# [Aim of the exercise]
Could you set down exactly the lines in the records below between the line holding "green pear: 13 -> 11" and the line holding "white trophy: 10 -> 9", inclusive?
__________________________________________________
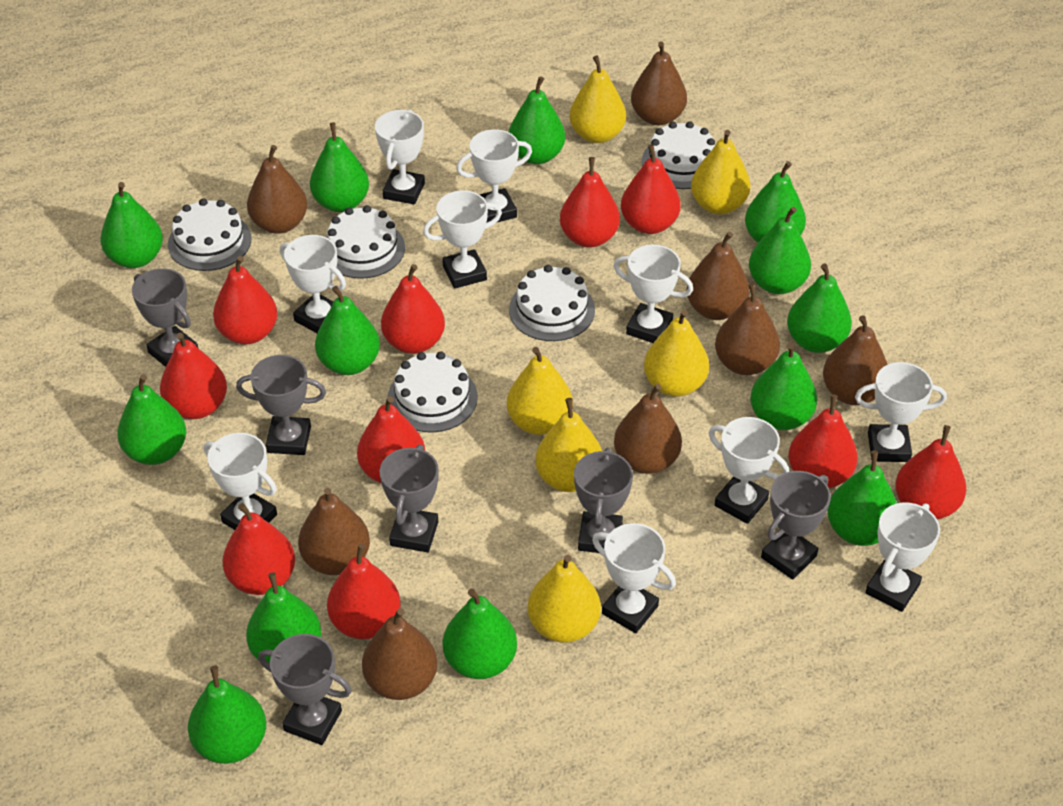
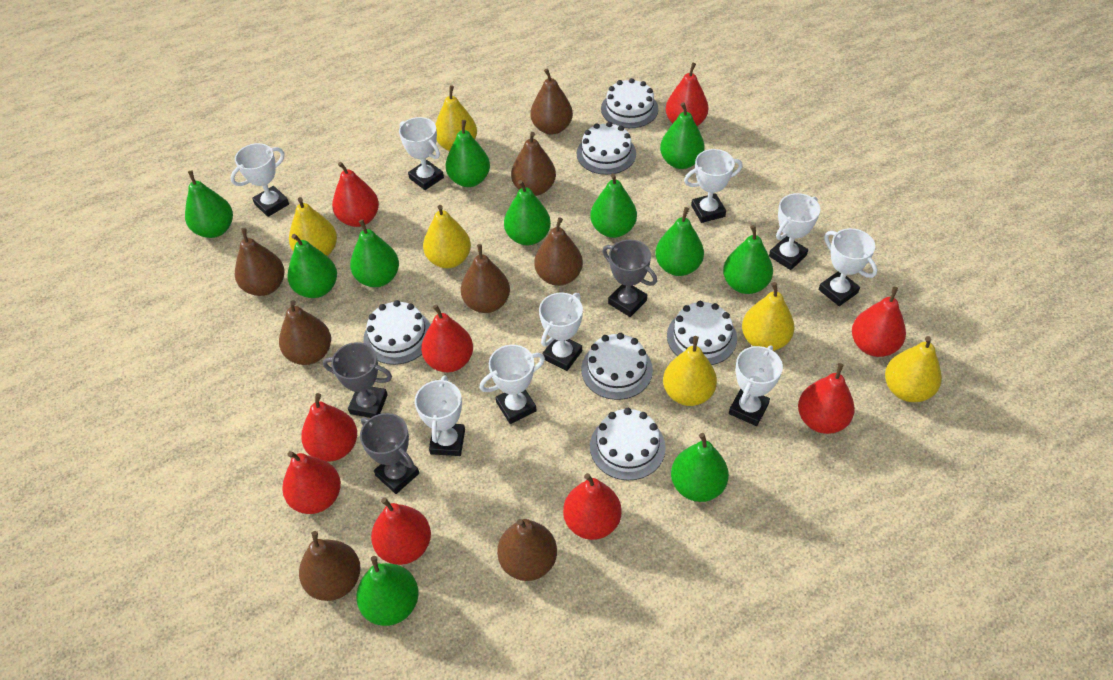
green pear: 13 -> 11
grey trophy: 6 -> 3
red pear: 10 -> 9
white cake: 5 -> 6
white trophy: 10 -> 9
__________________________________________________
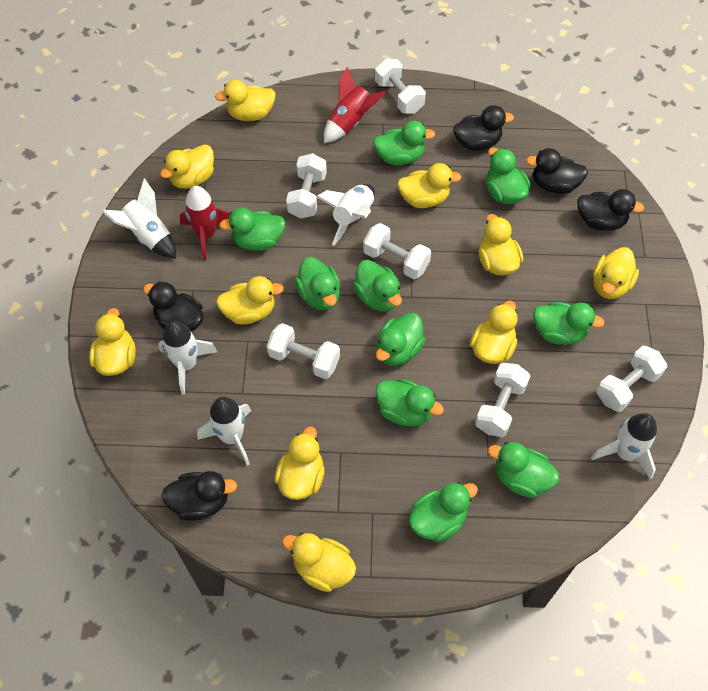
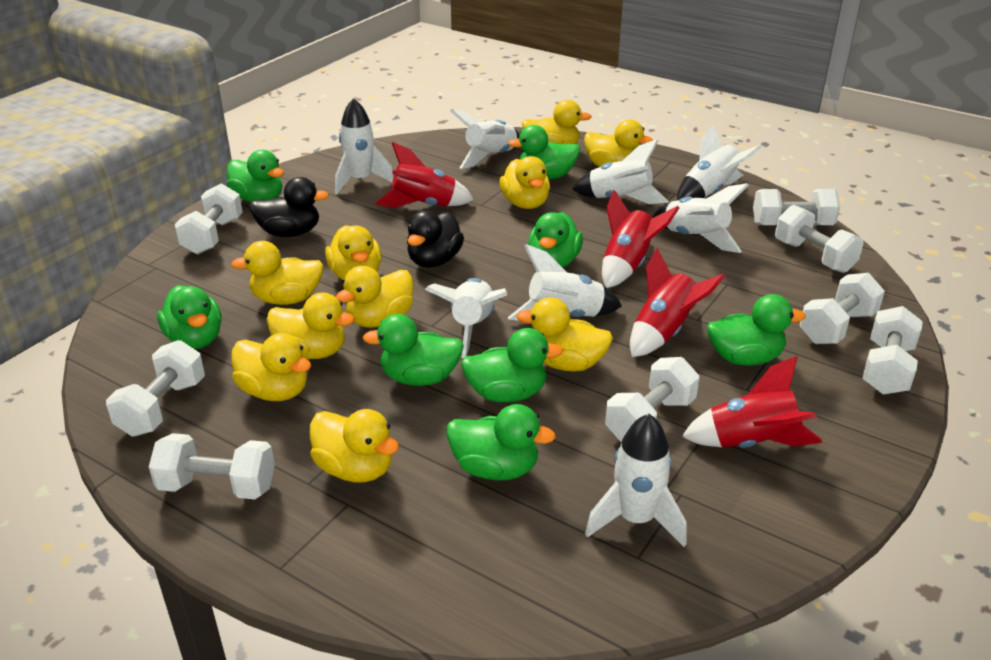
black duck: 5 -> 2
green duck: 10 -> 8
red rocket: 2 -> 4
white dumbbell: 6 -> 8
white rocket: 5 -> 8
__________________________________________________
# [Task solution]
green pear: 13 -> 11
grey trophy: 6 -> 3
red pear: 10 -> 9
white cake: 5 -> 6
white trophy: 10 -> 9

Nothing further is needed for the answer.